--- BEGIN Records to use ---

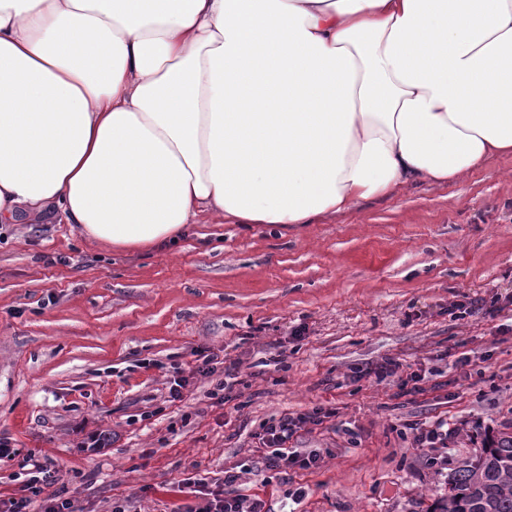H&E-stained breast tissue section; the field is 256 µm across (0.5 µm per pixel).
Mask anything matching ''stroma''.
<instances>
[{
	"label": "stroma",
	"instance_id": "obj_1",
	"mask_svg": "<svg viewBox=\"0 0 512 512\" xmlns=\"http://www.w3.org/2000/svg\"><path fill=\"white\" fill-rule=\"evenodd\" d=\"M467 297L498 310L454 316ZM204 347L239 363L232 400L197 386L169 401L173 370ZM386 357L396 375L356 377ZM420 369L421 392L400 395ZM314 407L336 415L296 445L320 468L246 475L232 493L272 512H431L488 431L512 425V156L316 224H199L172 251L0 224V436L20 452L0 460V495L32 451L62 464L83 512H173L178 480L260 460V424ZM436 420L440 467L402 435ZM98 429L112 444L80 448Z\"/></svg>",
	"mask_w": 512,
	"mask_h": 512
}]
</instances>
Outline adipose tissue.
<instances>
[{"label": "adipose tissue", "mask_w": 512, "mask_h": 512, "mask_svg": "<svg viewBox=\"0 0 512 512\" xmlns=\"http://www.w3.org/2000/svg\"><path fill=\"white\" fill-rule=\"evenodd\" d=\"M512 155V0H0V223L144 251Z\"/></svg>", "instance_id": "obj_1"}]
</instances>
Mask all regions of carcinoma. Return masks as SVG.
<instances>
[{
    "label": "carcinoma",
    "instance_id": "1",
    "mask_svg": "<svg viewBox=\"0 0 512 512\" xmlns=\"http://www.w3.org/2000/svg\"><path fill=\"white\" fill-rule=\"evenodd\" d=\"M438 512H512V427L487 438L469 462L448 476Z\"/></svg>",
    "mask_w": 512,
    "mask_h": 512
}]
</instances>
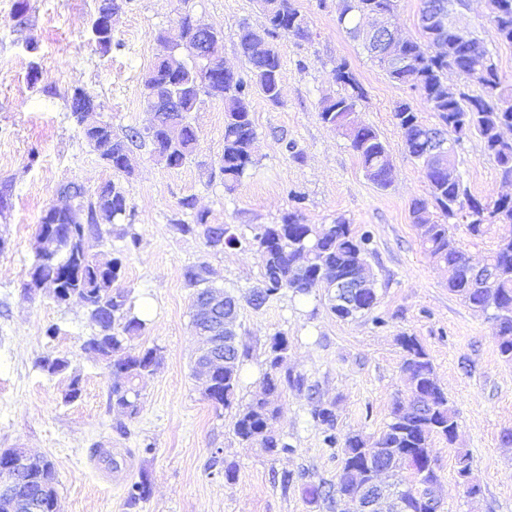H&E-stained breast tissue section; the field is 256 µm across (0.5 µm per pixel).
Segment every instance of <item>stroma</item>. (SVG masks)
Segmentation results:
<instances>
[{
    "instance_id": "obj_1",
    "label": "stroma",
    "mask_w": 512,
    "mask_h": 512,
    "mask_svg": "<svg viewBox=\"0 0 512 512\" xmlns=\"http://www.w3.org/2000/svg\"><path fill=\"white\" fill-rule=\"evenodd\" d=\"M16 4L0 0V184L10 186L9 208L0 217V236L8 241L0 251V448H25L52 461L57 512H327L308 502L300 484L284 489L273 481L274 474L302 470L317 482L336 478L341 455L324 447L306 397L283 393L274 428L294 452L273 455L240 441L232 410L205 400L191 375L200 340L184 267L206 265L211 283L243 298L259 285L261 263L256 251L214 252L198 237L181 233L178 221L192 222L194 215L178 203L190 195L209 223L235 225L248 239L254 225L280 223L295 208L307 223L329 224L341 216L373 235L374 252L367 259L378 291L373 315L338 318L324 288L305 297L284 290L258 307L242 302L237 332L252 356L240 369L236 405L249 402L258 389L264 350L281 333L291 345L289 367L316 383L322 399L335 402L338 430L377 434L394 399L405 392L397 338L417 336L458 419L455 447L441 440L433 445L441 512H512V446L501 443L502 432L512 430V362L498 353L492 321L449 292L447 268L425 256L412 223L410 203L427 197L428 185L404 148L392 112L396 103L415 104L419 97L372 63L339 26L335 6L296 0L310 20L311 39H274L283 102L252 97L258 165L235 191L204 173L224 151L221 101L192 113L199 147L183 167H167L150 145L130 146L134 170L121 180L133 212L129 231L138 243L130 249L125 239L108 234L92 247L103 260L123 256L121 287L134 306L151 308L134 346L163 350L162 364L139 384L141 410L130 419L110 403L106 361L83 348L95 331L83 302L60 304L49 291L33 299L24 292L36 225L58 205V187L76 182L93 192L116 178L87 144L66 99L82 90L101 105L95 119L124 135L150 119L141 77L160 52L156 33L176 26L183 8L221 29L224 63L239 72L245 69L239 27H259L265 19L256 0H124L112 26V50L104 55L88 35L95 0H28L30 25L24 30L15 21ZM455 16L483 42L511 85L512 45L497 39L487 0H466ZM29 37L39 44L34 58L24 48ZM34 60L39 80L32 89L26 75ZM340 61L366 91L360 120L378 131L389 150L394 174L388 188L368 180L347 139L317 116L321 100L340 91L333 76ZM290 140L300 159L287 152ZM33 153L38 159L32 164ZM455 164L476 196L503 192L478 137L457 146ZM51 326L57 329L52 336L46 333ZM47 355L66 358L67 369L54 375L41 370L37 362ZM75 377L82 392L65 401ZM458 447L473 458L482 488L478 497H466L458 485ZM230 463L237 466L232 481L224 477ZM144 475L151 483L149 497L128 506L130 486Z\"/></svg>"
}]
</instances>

--- END Records to use ---
--- BEGIN Records to use ---

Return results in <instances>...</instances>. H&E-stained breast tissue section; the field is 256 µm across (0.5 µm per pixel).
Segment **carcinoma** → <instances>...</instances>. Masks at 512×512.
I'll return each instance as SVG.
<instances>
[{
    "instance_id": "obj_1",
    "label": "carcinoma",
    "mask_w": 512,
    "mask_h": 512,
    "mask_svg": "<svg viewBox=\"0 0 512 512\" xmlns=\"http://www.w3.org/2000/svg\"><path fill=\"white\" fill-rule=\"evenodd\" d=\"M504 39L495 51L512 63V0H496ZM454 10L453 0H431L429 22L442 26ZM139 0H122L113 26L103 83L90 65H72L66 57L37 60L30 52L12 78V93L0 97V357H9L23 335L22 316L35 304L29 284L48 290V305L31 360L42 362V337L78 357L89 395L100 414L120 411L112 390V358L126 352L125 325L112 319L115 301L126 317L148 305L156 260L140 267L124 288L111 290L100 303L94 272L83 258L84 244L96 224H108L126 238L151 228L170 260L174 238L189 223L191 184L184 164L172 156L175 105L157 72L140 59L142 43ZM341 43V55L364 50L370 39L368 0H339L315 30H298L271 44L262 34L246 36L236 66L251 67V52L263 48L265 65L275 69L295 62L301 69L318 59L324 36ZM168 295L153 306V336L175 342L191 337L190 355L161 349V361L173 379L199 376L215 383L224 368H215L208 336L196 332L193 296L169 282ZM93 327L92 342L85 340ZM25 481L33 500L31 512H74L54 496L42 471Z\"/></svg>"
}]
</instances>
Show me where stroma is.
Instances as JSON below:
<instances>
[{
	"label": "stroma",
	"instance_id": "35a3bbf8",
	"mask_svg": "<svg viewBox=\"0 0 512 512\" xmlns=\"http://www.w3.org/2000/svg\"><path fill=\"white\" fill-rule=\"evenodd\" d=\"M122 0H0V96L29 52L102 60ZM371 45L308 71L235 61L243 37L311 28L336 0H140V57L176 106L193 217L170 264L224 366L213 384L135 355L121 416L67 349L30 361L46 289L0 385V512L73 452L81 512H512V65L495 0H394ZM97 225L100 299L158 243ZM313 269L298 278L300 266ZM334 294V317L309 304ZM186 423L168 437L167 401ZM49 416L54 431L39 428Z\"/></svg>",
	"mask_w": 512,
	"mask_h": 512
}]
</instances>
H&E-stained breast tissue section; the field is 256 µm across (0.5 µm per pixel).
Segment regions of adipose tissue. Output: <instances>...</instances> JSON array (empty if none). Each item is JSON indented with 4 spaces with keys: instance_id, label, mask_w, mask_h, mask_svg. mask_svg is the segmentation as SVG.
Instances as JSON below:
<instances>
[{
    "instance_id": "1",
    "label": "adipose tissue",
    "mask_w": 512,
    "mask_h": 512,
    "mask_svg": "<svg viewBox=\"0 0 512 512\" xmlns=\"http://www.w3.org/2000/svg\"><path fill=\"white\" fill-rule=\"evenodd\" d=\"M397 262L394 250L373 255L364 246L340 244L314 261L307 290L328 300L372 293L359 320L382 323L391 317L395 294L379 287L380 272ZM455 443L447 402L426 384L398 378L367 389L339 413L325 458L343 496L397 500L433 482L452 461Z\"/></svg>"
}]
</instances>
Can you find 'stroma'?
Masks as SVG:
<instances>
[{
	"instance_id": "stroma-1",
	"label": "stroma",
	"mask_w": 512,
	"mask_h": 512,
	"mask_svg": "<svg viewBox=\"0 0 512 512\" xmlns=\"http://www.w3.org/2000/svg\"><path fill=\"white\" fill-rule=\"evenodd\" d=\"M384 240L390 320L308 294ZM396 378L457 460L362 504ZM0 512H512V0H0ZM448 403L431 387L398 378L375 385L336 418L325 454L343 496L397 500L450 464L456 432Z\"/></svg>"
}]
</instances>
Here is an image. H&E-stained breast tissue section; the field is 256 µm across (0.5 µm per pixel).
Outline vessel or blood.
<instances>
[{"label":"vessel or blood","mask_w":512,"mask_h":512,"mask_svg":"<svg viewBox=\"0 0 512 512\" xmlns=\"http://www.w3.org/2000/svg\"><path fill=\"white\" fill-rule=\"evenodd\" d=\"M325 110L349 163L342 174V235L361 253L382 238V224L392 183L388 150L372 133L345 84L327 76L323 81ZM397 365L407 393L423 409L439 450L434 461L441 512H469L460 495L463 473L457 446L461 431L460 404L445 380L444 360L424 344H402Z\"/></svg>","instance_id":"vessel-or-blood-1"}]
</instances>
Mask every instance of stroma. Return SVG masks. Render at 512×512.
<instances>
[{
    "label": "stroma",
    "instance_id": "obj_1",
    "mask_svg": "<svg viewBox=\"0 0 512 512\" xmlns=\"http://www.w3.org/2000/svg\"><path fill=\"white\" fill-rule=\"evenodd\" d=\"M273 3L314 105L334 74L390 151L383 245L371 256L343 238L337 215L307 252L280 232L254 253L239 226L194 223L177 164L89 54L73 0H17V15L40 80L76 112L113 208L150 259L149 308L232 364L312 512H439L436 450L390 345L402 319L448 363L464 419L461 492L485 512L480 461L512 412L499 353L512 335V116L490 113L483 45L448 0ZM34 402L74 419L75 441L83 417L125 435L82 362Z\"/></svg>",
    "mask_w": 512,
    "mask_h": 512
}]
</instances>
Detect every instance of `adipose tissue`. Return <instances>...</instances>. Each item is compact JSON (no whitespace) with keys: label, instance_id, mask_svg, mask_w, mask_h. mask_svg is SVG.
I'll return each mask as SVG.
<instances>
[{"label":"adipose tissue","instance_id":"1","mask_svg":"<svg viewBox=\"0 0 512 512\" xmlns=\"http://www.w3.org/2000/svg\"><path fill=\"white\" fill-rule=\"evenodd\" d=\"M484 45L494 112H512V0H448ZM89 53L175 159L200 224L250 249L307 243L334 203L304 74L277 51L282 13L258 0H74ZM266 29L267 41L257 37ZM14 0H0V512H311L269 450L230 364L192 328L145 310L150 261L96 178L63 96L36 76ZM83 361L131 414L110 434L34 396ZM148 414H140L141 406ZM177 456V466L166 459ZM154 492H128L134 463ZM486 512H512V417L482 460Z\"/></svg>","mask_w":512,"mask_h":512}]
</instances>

--- END Records to use ---
--- BEGIN Records to use ---

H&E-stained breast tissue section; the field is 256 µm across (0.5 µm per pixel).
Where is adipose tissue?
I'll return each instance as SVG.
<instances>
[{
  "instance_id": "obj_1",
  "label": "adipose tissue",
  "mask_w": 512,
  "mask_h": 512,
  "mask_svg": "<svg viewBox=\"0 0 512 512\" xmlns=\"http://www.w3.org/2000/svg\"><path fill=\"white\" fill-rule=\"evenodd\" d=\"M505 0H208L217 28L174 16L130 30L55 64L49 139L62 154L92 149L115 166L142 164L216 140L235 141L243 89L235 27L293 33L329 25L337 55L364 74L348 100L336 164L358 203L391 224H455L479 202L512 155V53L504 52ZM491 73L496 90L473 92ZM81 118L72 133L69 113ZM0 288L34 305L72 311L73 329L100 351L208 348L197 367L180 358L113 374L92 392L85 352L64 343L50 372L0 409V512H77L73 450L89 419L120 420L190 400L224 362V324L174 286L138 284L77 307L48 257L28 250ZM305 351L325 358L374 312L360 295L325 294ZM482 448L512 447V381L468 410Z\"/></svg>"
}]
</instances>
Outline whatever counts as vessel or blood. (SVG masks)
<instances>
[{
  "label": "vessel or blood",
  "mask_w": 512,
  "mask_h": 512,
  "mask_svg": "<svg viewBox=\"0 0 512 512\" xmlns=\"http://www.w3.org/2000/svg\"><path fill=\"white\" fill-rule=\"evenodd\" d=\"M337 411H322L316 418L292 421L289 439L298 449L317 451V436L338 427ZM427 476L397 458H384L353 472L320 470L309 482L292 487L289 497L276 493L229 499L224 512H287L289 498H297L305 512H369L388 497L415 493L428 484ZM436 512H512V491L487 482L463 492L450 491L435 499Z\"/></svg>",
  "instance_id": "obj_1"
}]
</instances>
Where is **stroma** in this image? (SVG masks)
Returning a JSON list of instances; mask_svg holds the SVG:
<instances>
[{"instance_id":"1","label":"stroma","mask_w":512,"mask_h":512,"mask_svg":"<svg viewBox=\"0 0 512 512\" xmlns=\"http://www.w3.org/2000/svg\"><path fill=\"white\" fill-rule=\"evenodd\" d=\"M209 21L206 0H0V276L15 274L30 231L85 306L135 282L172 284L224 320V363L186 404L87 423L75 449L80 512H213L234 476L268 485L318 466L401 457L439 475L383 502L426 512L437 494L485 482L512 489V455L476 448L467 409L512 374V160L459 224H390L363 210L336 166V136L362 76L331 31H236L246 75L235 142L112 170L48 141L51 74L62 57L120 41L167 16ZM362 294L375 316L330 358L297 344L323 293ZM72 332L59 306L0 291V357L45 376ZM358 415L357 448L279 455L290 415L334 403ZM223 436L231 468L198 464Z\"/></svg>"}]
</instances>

--- END Records to use ---

▸ **What you will do**
From the records above, print exactly the lines that run from the line with "Can you find 'stroma'?" to the line with "Here is an image.", inclusive.

▸ **Finished task**
Can you find 'stroma'?
Masks as SVG:
<instances>
[{
	"instance_id": "stroma-1",
	"label": "stroma",
	"mask_w": 512,
	"mask_h": 512,
	"mask_svg": "<svg viewBox=\"0 0 512 512\" xmlns=\"http://www.w3.org/2000/svg\"><path fill=\"white\" fill-rule=\"evenodd\" d=\"M384 240L390 320L308 294ZM396 378L457 460L362 504ZM0 512H512V0H0ZM448 403L431 387L398 378L375 385L336 418L325 454L343 496L397 500L450 464L456 432Z\"/></svg>"
}]
</instances>
Here is an image. H&E-stained breast tissue section; the field is 256 µm across (0.5 µm per pixel).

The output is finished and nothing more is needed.